• **Work item**: Omitting all images, transcribe the entries word for word.

• **Data to process**:

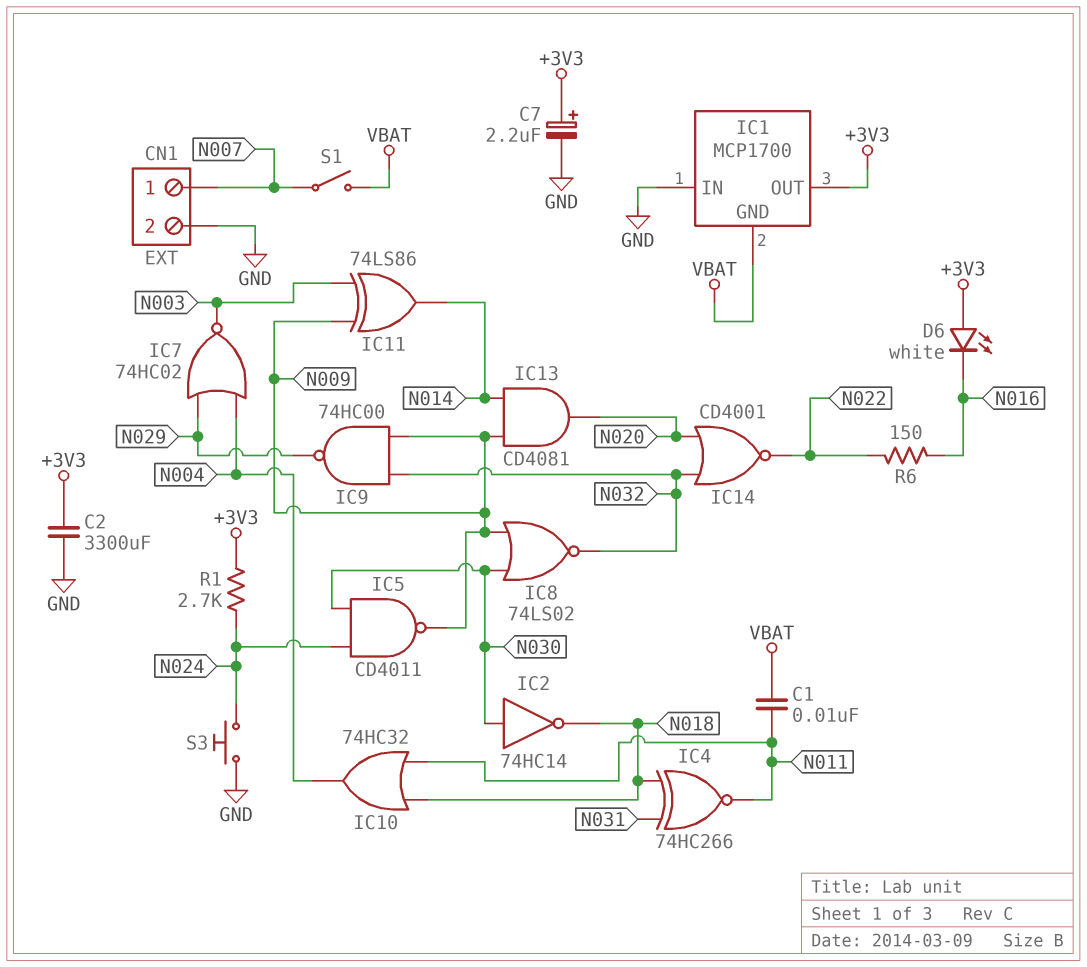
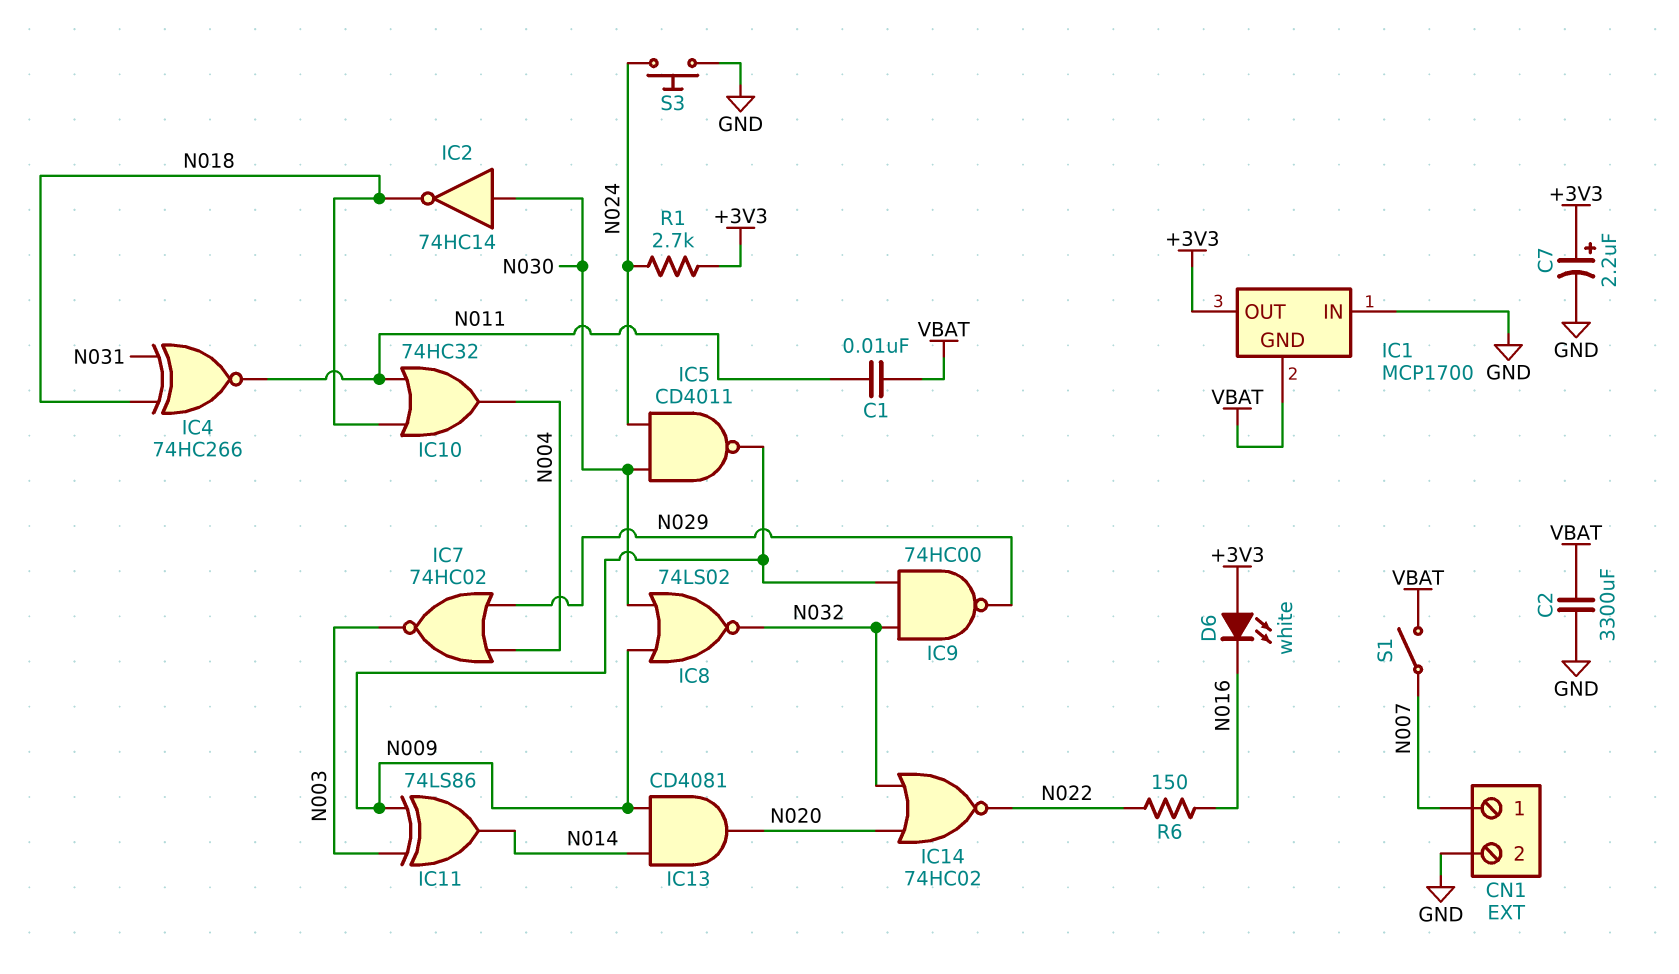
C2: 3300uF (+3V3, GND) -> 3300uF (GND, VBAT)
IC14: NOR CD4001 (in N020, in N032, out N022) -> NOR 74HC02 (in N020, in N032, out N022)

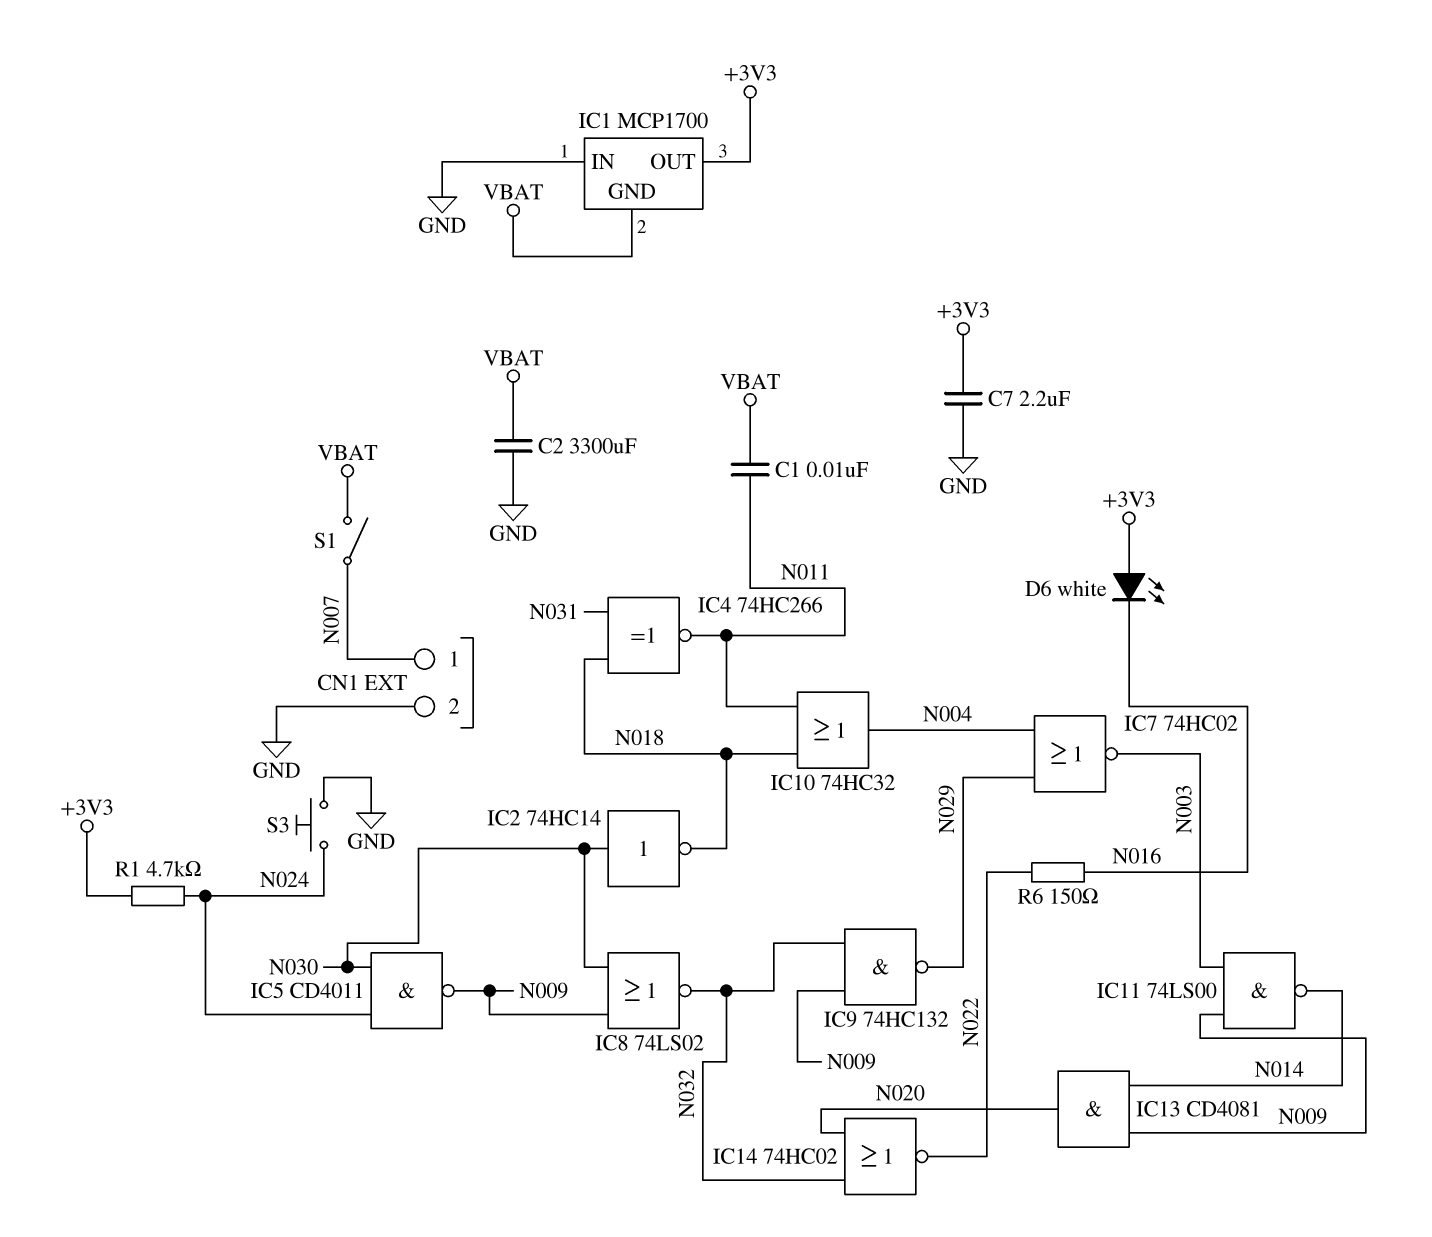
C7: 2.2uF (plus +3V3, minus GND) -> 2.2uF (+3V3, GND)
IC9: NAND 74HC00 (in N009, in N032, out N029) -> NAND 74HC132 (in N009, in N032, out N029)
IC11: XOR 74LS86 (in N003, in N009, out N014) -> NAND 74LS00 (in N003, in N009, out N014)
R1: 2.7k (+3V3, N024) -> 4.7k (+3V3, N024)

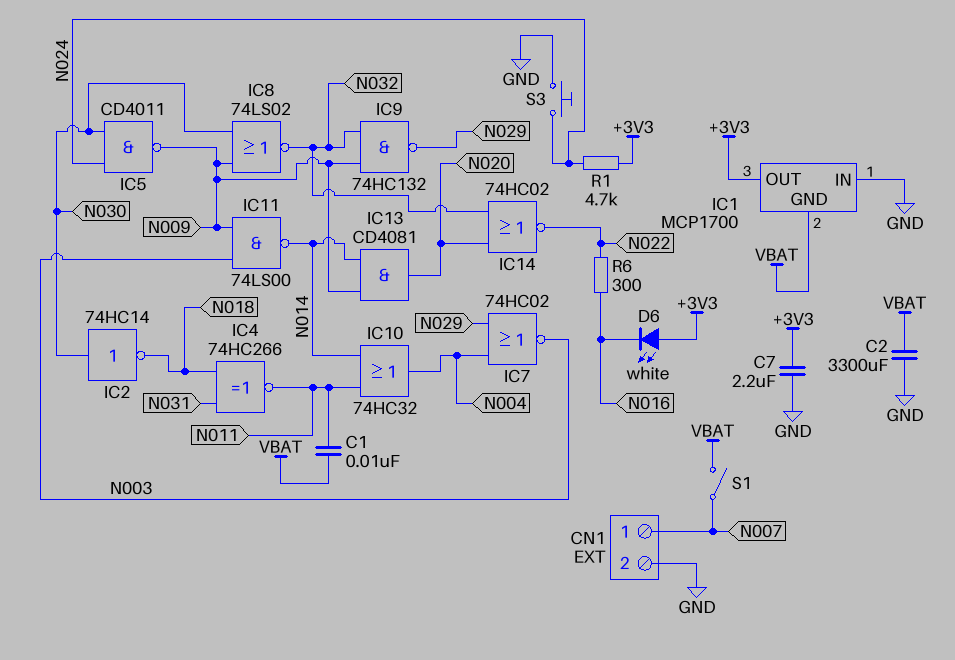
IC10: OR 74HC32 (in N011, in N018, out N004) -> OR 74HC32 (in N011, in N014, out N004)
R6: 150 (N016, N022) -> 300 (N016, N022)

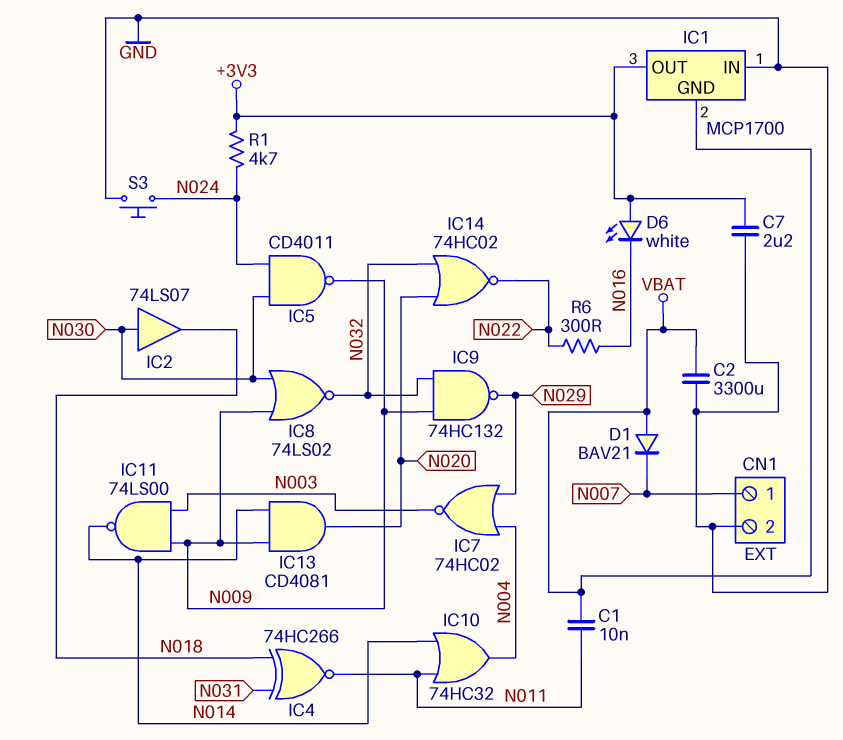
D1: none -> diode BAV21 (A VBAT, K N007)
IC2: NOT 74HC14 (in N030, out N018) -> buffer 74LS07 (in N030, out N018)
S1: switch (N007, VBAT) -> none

• **Response**:
C2: 3300uF (+3V3, GND) -> 3300uF (GND, VBAT)
IC14: NOR CD4001 (in N020, in N032, out N022) -> NOR 74HC02 (in N020, in N032, out N022)

C7: 2.2uF (plus +3V3, minus GND) -> 2.2uF (+3V3, GND)
IC9: NAND 74HC00 (in N009, in N032, out N029) -> NAND 74HC132 (in N009, in N032, out N029)
IC11: XOR 74LS86 (in N003, in N009, out N014) -> NAND 74LS00 (in N003, in N009, out N014)
R1: 2.7k (+3V3, N024) -> 4.7k (+3V3, N024)

IC10: OR 74HC32 (in N011, in N018, out N004) -> OR 74HC32 (in N011, in N014, out N004)
R6: 150 (N016, N022) -> 300 (N016, N022)

D1: none -> diode BAV21 (A VBAT, K N007)
IC2: NOT 74HC14 (in N030, out N018) -> buffer 74LS07 (in N030, out N018)
S1: switch (N007, VBAT) -> none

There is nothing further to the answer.